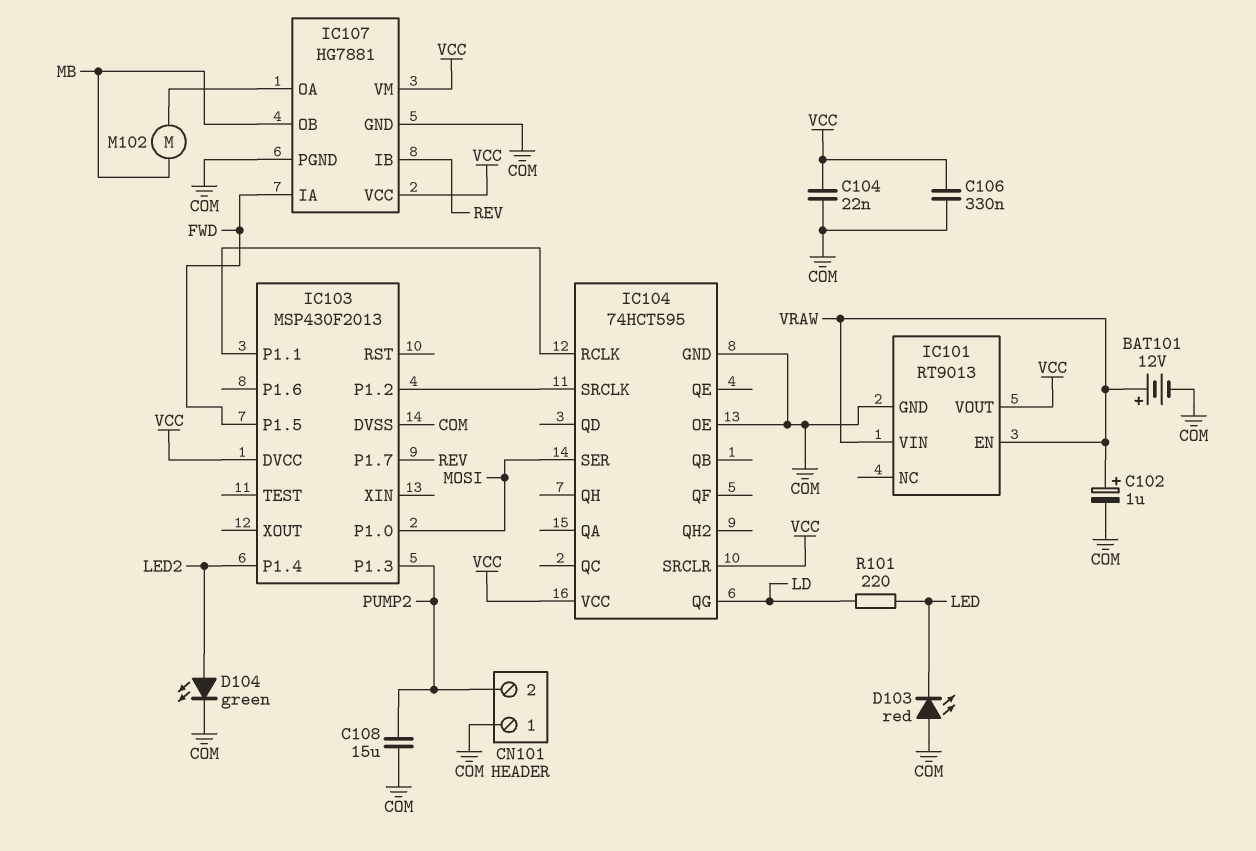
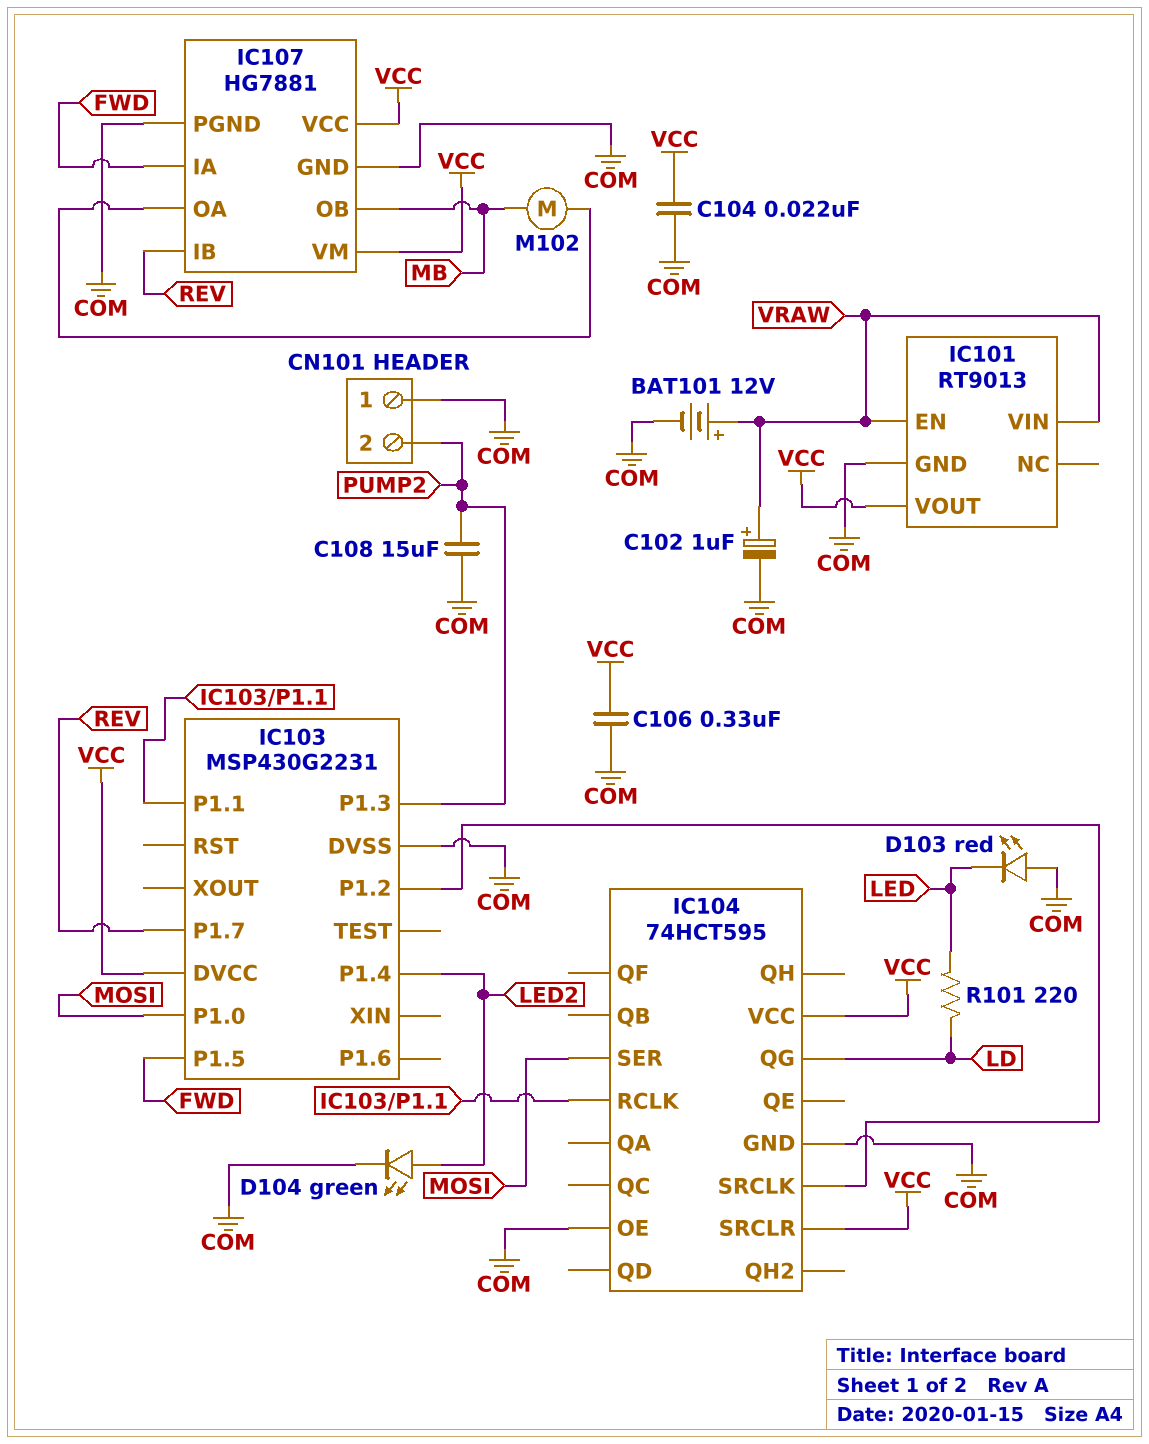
IC103: MSP430F2013 -> MSP430G2231

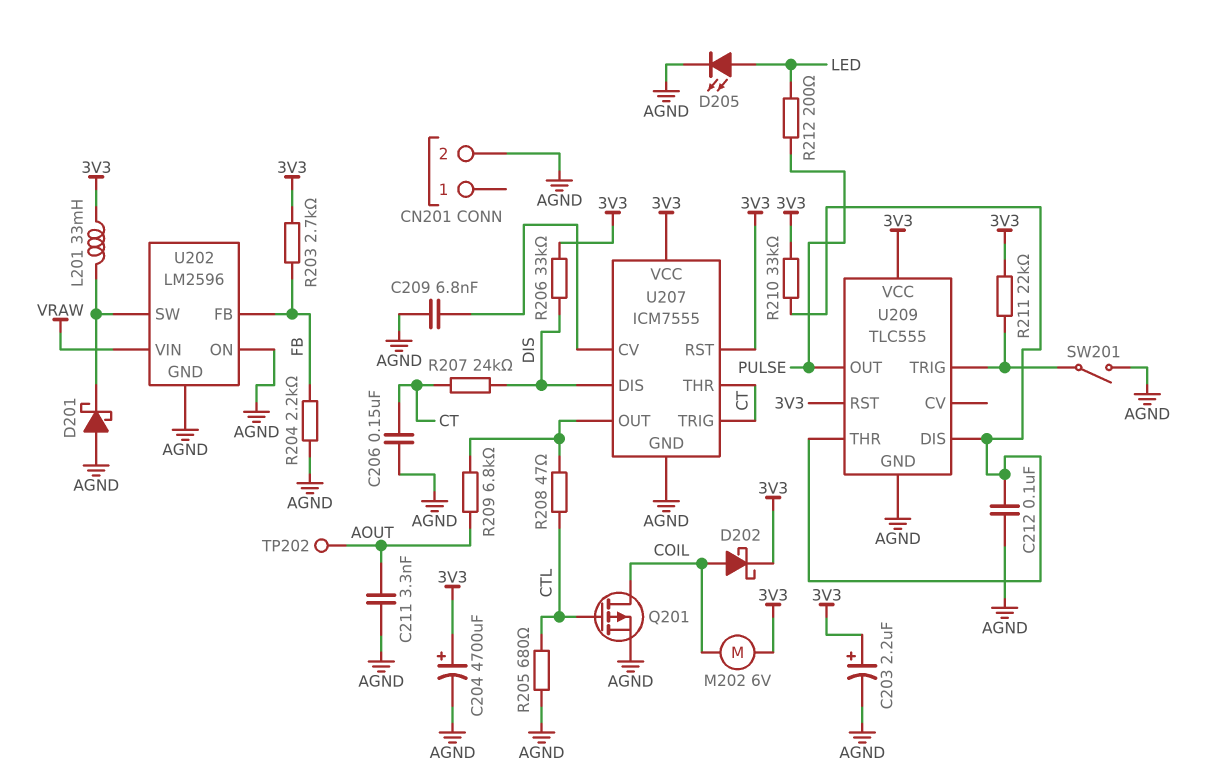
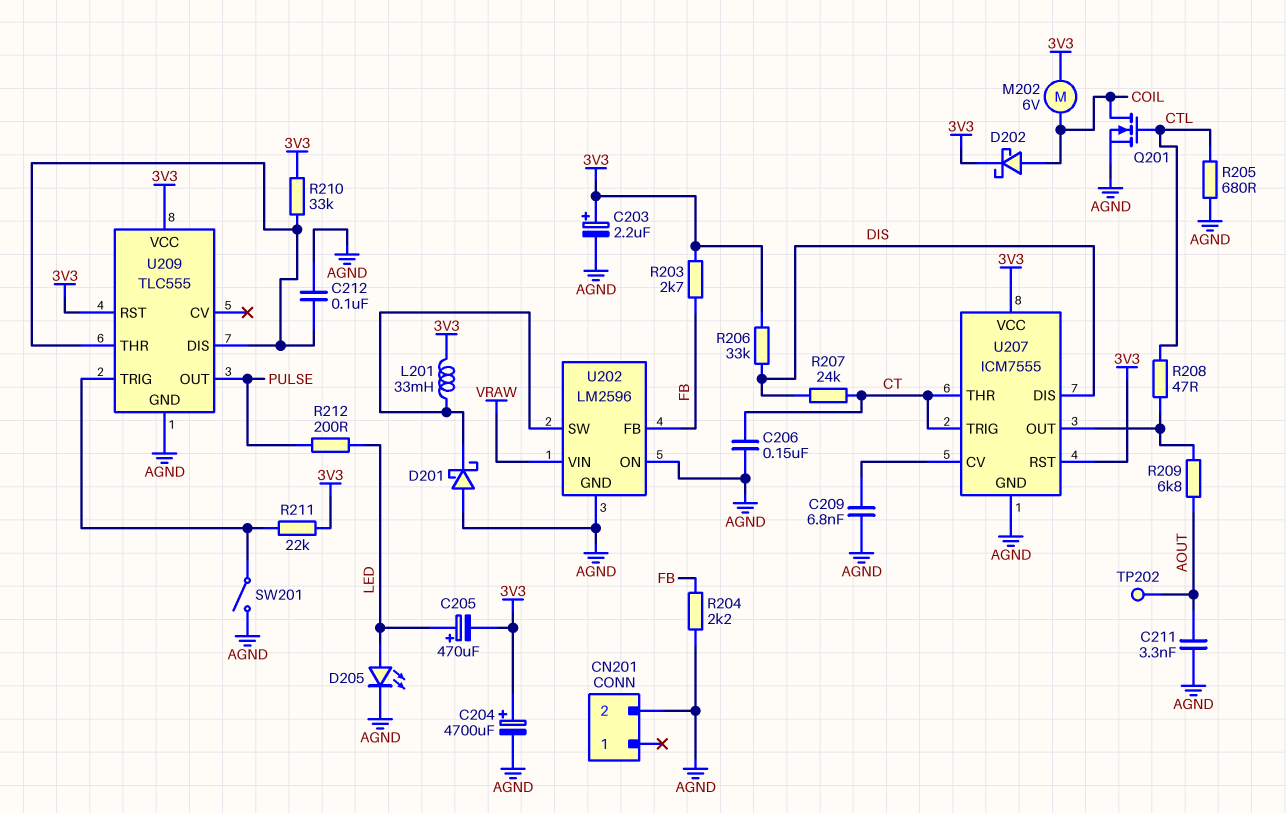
C205: none -> 470uF (plus LED, minus 3V3)
Q201: PMOS (G CTL, D COIL, S AGND) -> NMOS (G CTL, D COIL, S AGND)

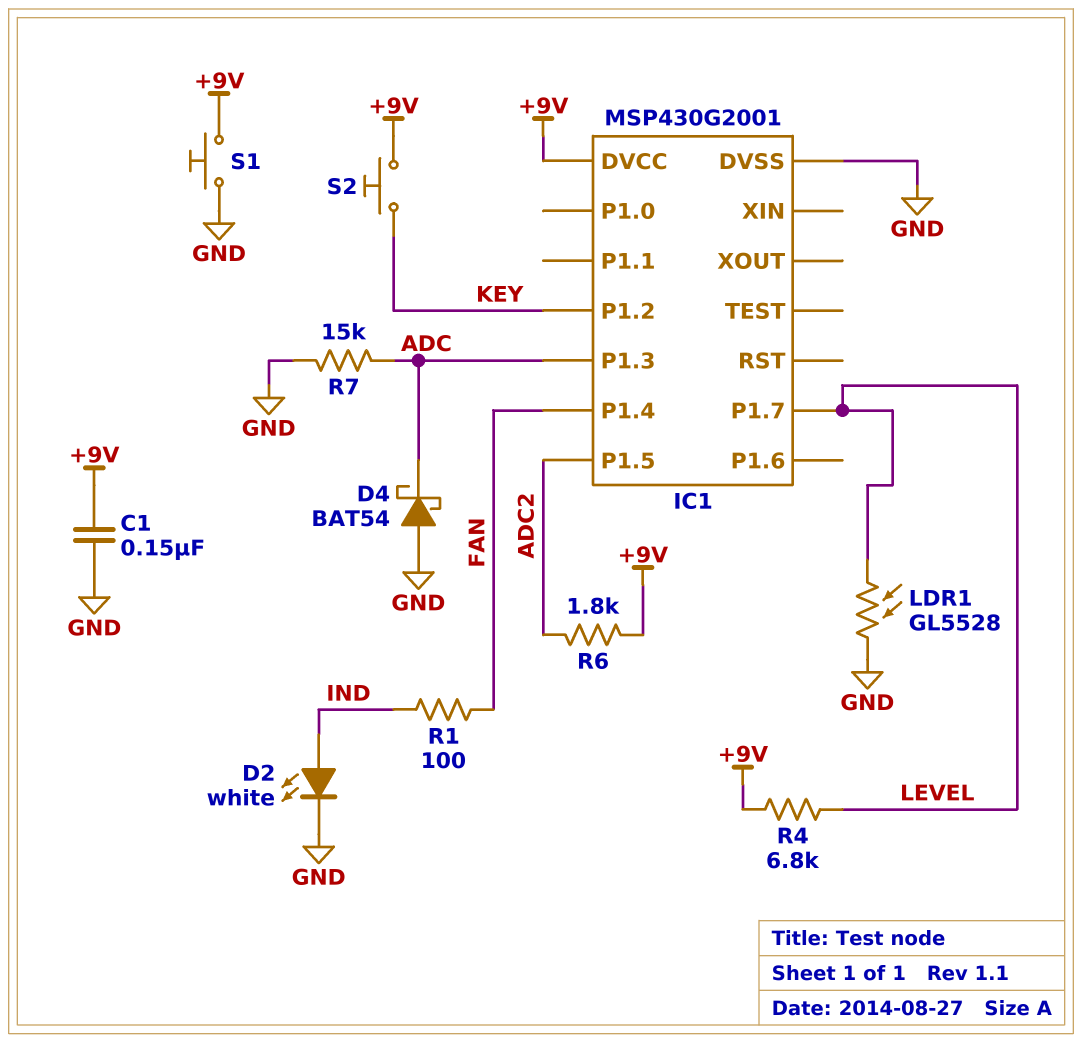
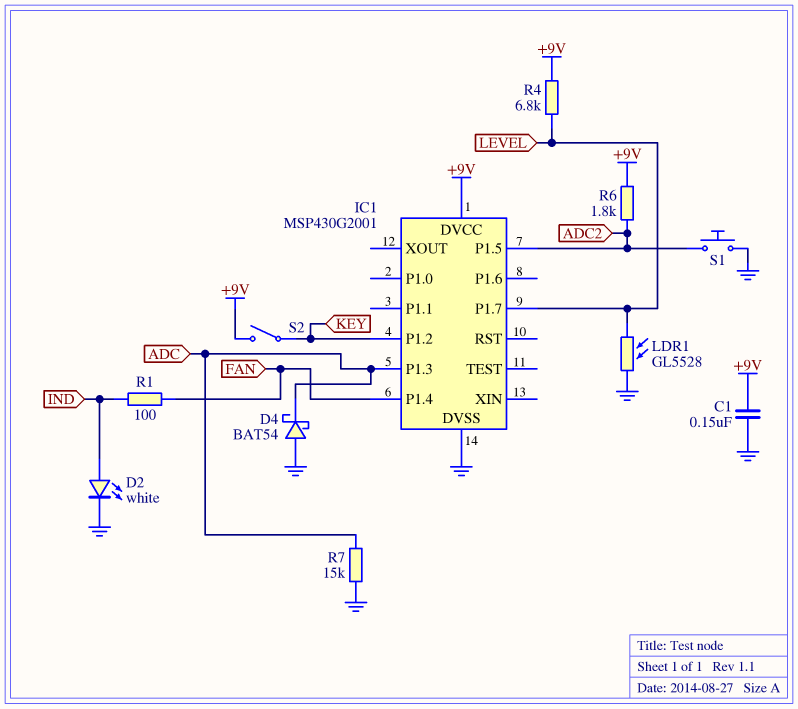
S1: button (+9V, GND) -> button (ADC2, GND)
S2: button (+9V, KEY) -> switch (+9V, KEY)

::::::::

PROBLEM TO WORK ON - The answer must be all the lines above that hold the word "button".

TASK SOLUTION -
S1: button (+9V, GND) -> button (ADC2, GND)
S2: button (+9V, KEY) -> switch (+9V, KEY)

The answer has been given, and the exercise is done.